Exercise description
Below, find the line containing "SW2: none -> switch (DGND, ZOB)" and the line containing "U3: UTC386 -> LM386"; reproduce exactly those two and every line between them, omitting pictures.

(Beginning of Data listing)

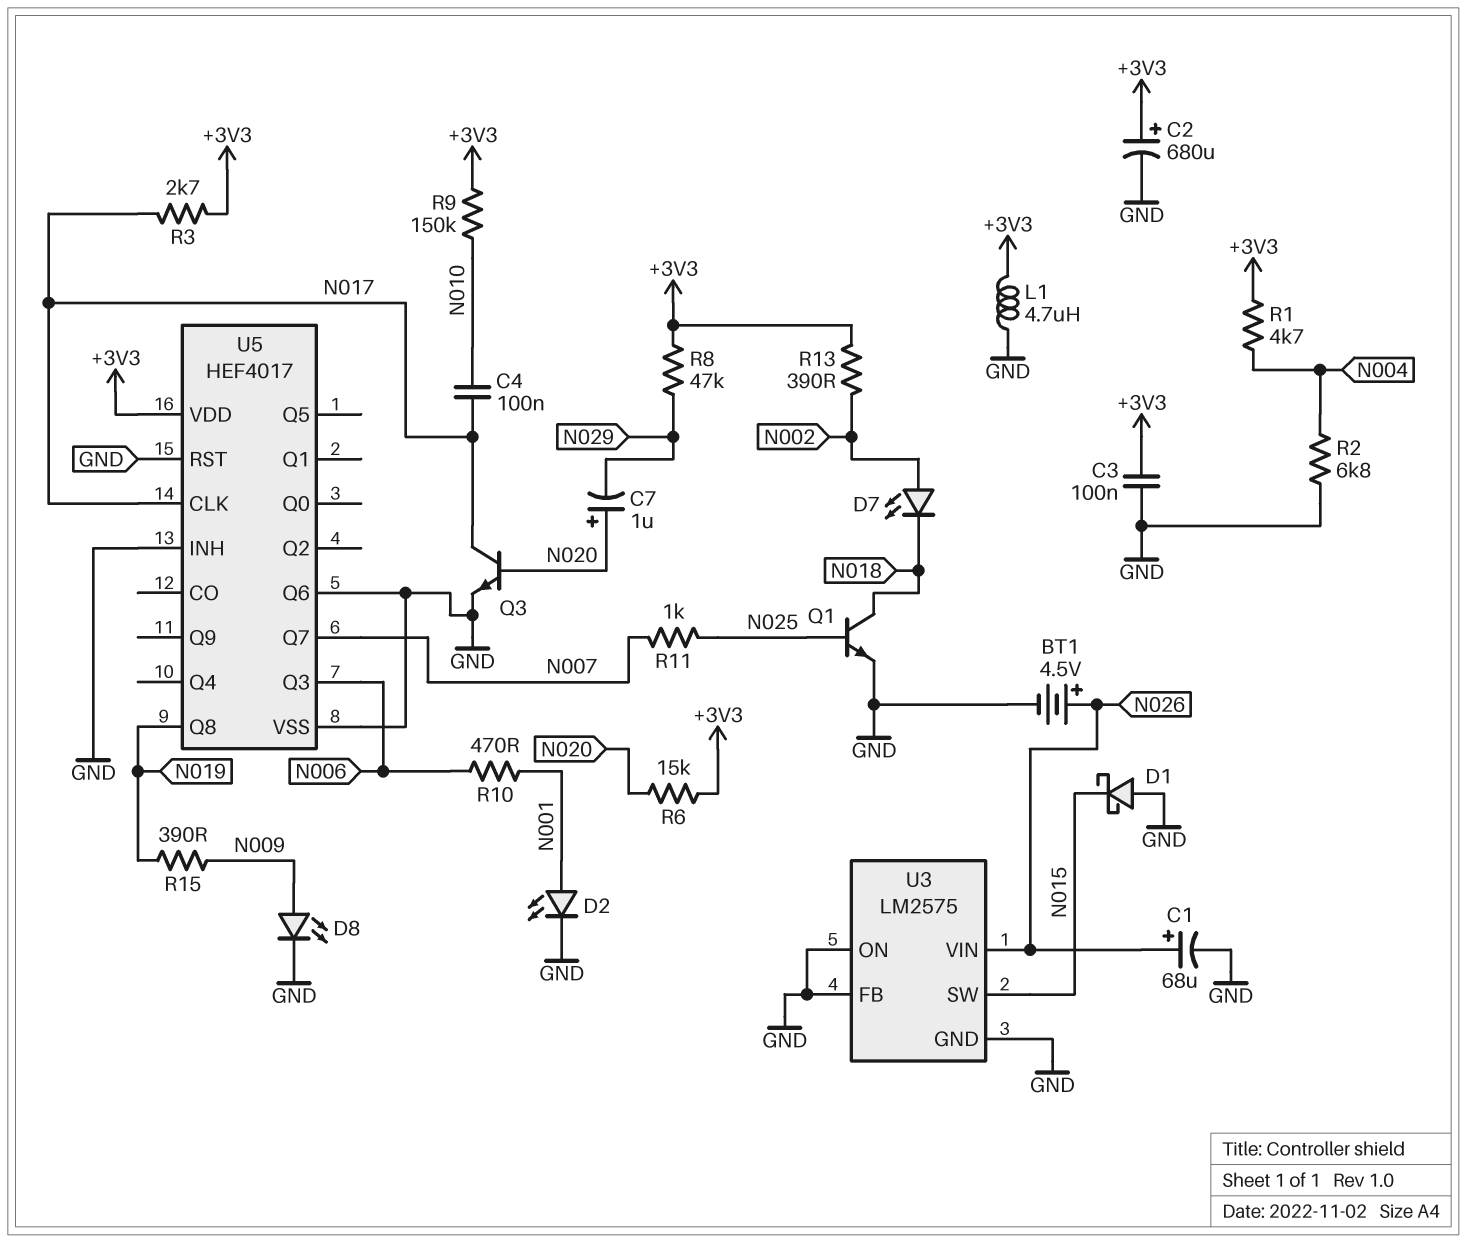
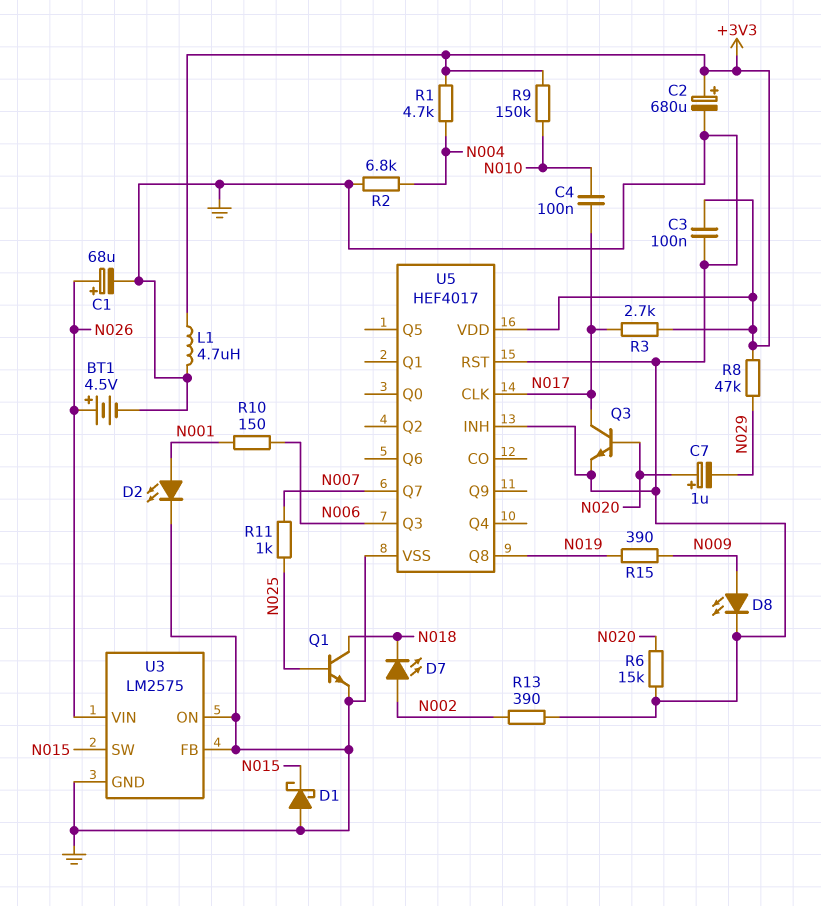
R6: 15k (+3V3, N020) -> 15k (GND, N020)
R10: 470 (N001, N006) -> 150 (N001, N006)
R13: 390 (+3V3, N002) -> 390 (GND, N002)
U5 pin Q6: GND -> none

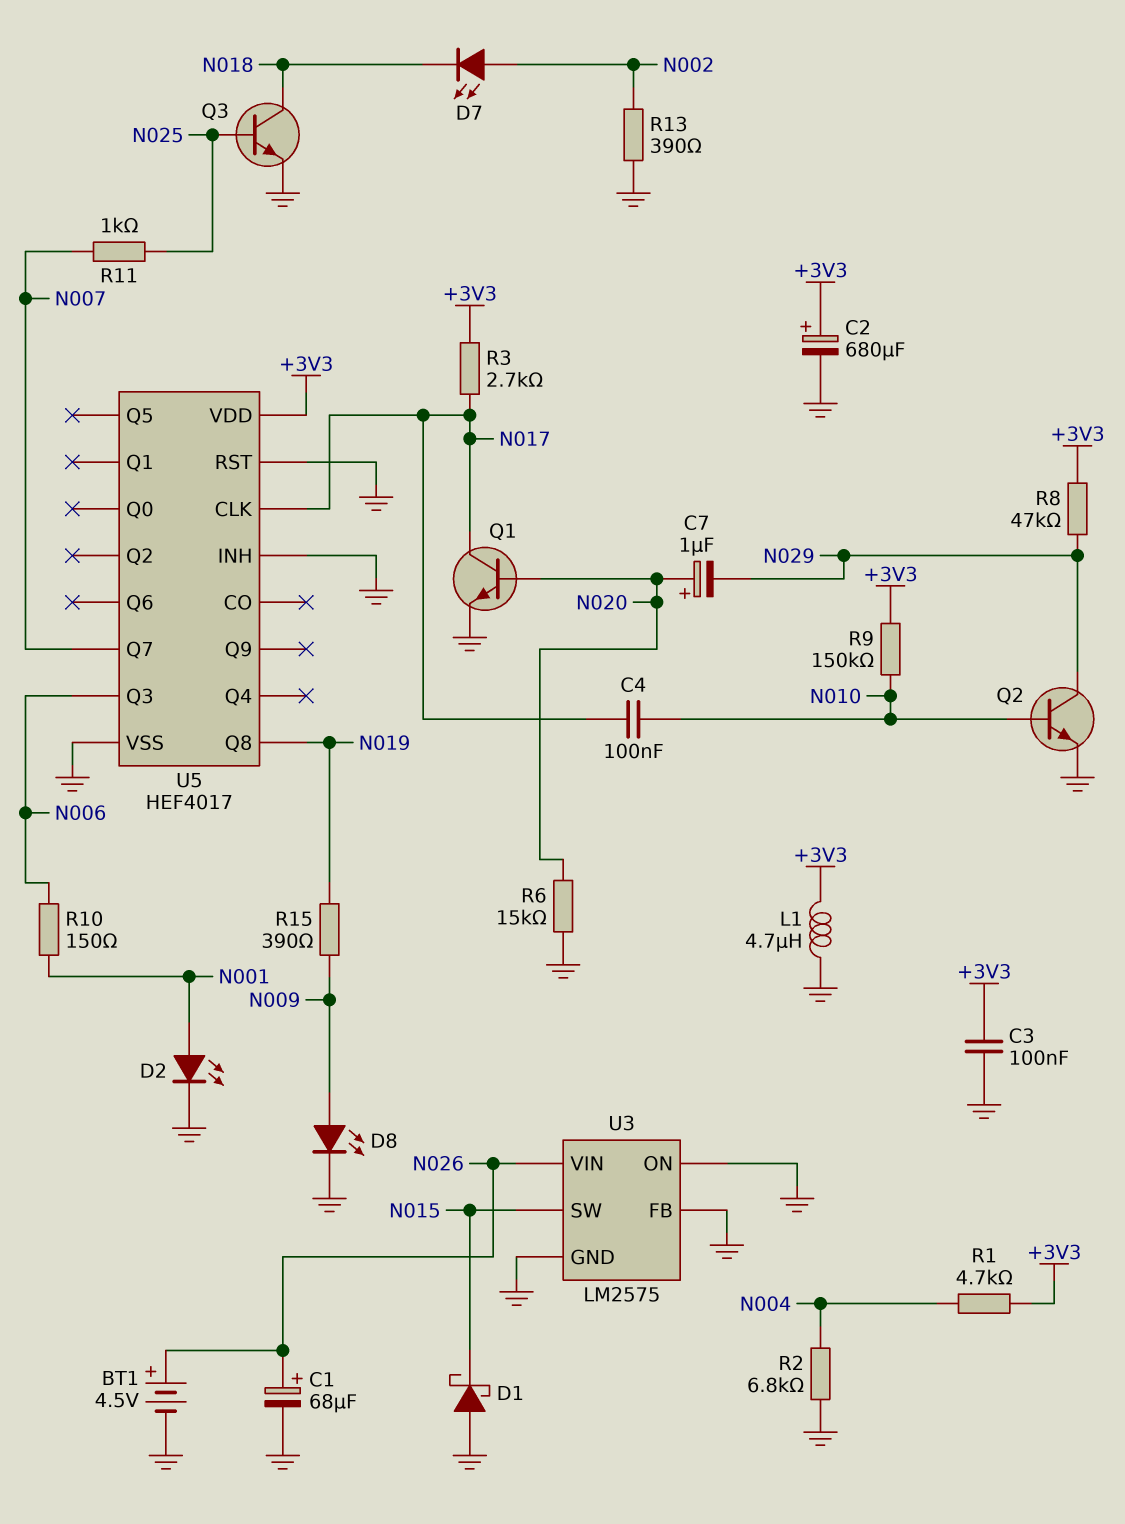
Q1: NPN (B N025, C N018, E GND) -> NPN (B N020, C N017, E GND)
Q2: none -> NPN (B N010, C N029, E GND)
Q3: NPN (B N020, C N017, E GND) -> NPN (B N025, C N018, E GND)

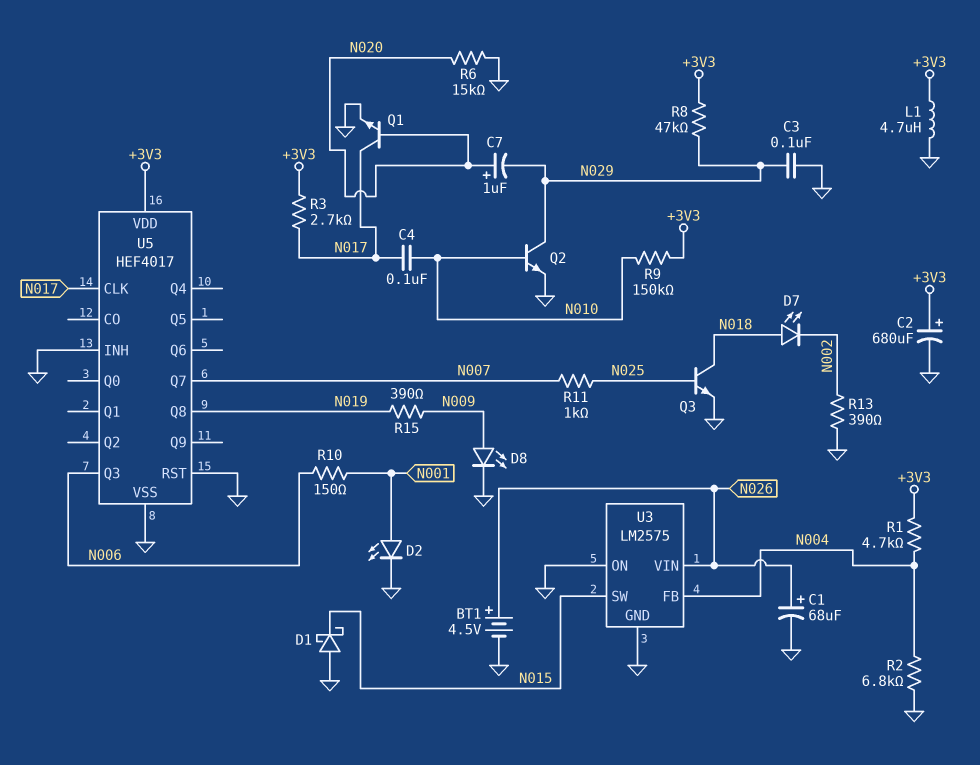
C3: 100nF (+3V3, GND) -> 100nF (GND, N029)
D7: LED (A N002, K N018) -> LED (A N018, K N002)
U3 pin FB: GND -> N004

(End of Data listing)
(Beginning of Data listing)

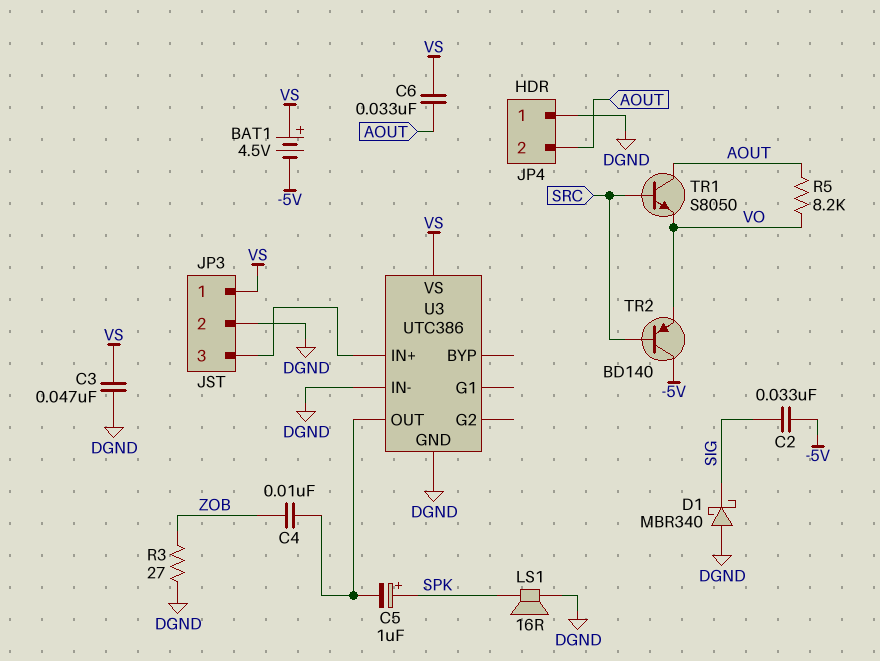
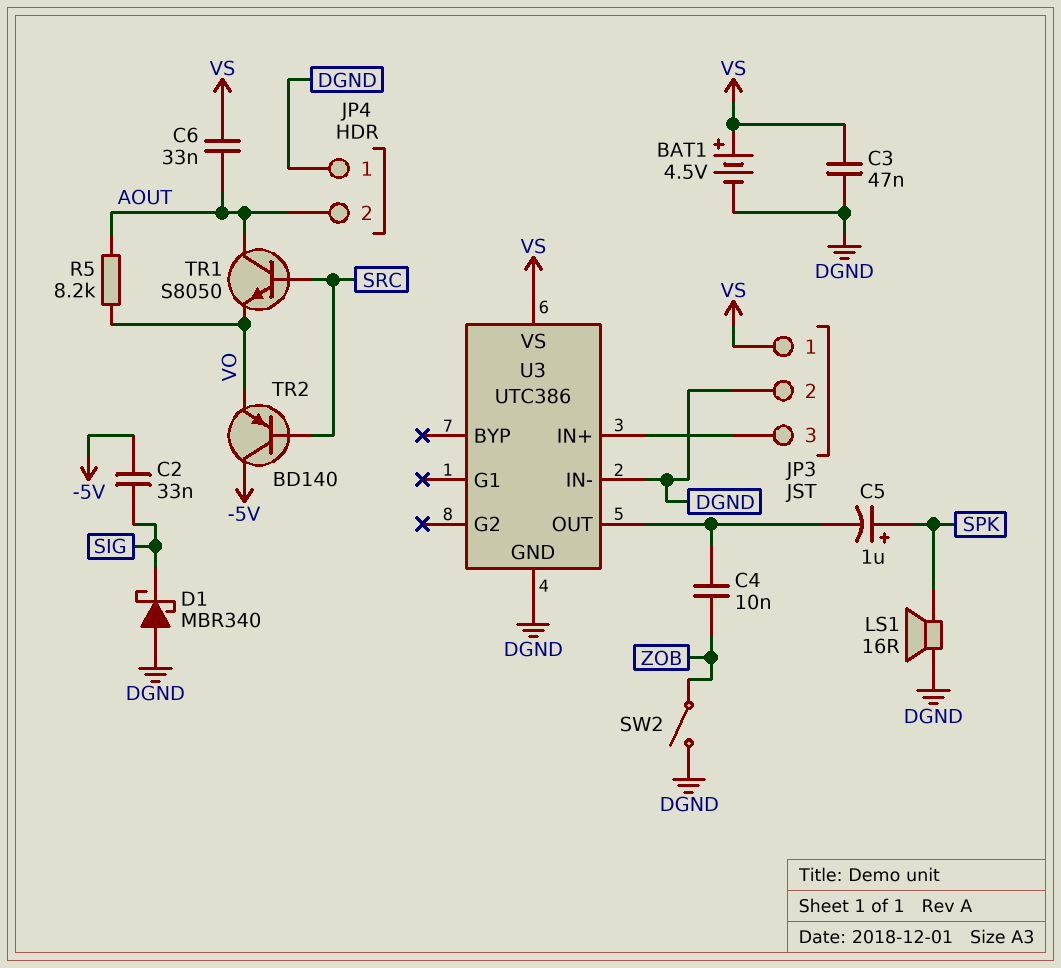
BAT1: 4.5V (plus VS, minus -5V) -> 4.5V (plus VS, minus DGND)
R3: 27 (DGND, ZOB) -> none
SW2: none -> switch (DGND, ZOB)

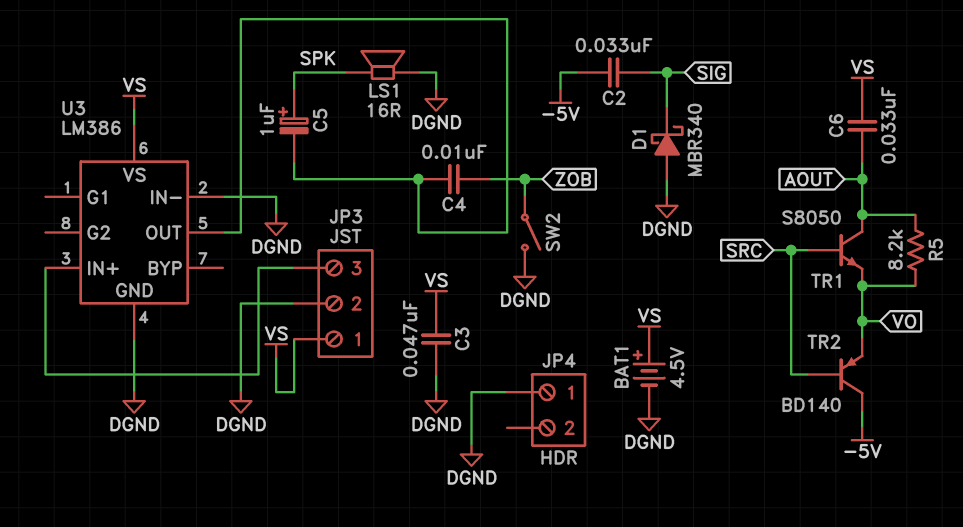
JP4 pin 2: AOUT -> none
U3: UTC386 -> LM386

(End of Data listing)

Answer space
SW2: none -> switch (DGND, ZOB)

JP4 pin 2: AOUT -> none
U3: UTC386 -> LM386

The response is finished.